INPUT FOR THIS TASK START

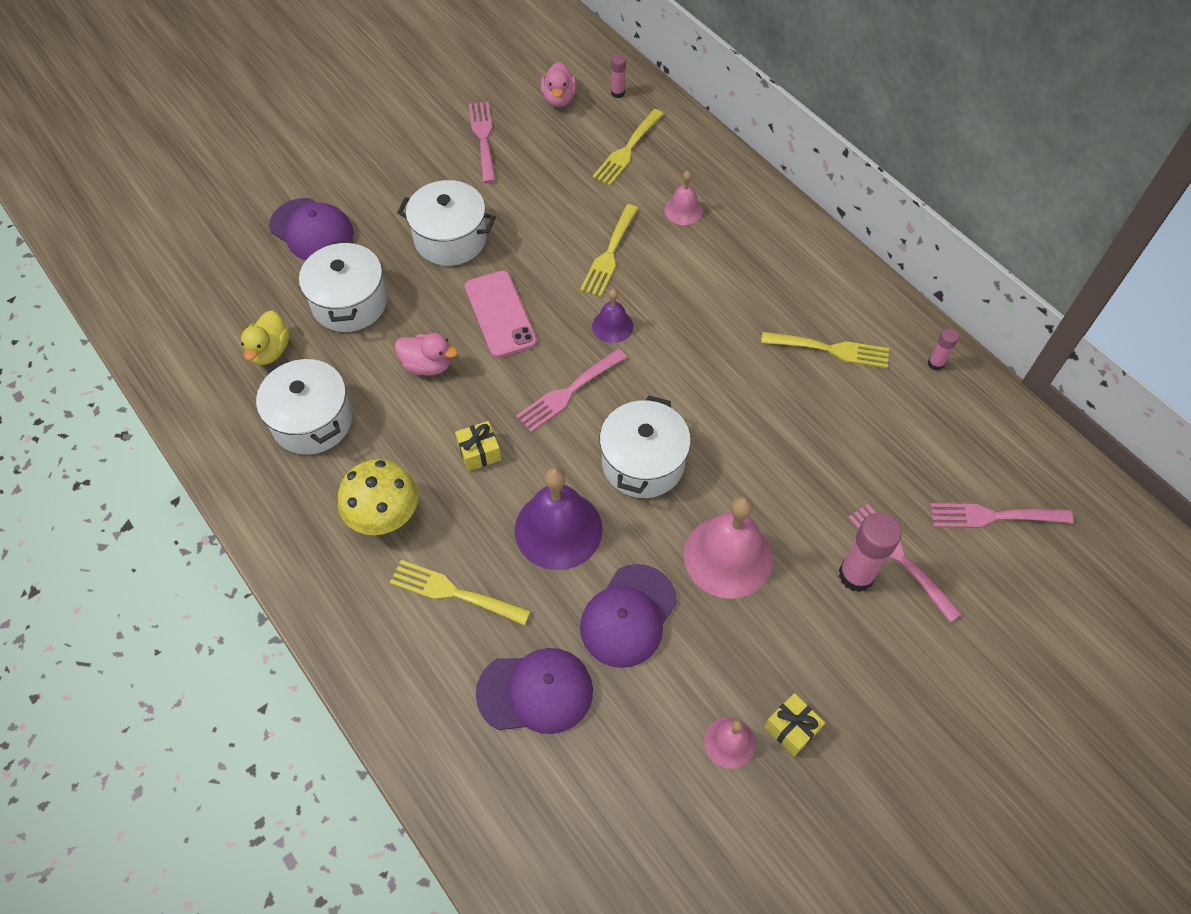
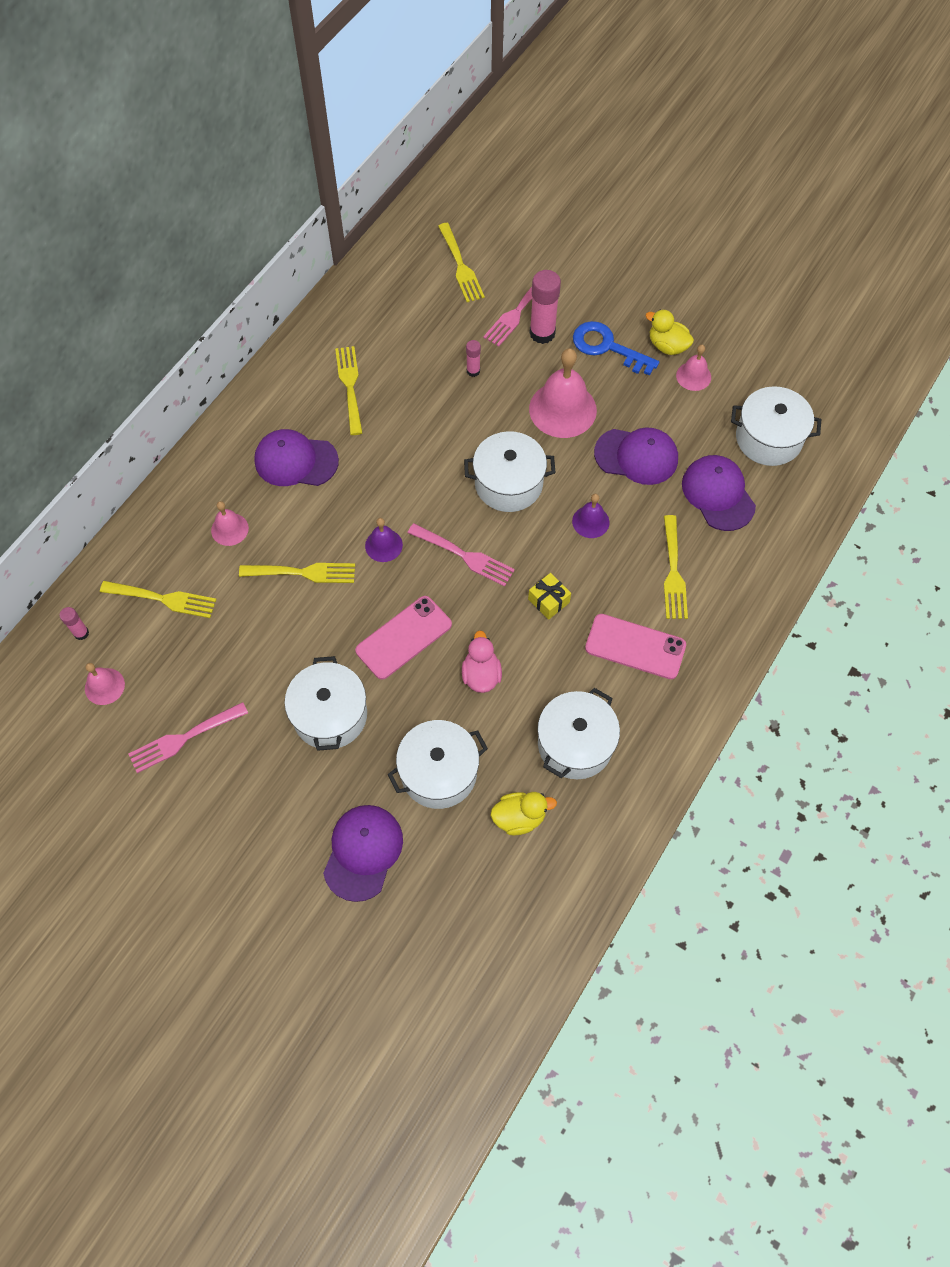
camera: 110 degrees left, 5 degrees up
yellow mushroom [338,459,418,535] -> pink phone [585,614,686,679]
purple bell [515,467,603,570] -> purple bell [572,494,609,538], size x0.53
pink duck [540,62,577,107] -> pink bell [85,663,125,705]
yellow gift [764,693,825,756] -> yellow duck [645,309,694,355]
pink glue stick [927,328,959,371] -> pink glue stick moved to [466,340,481,377]
pink fork [930,503,1074,528] -> yellow fork [438,223,485,302]
none -> purple cap [254,429,339,486]
none -> blue key [573,321,659,376]
none -> white pot [731,386,821,466]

INPUT FOR THIS TASK END

WHAT TO WORK ON:
Quote, word for word, every line starting at the one that contains "purple bell [515,467,603,570]" and ending with the final line of the entries.

SOLUTION FOR THIS PROBLEM:
purple bell [515,467,603,570] -> purple bell [572,494,609,538], size x0.53
pink duck [540,62,577,107] -> pink bell [85,663,125,705]
yellow gift [764,693,825,756] -> yellow duck [645,309,694,355]
pink glue stick [927,328,959,371] -> pink glue stick moved to [466,340,481,377]
pink fork [930,503,1074,528] -> yellow fork [438,223,485,302]
none -> purple cap [254,429,339,486]
none -> blue key [573,321,659,376]
none -> white pot [731,386,821,466]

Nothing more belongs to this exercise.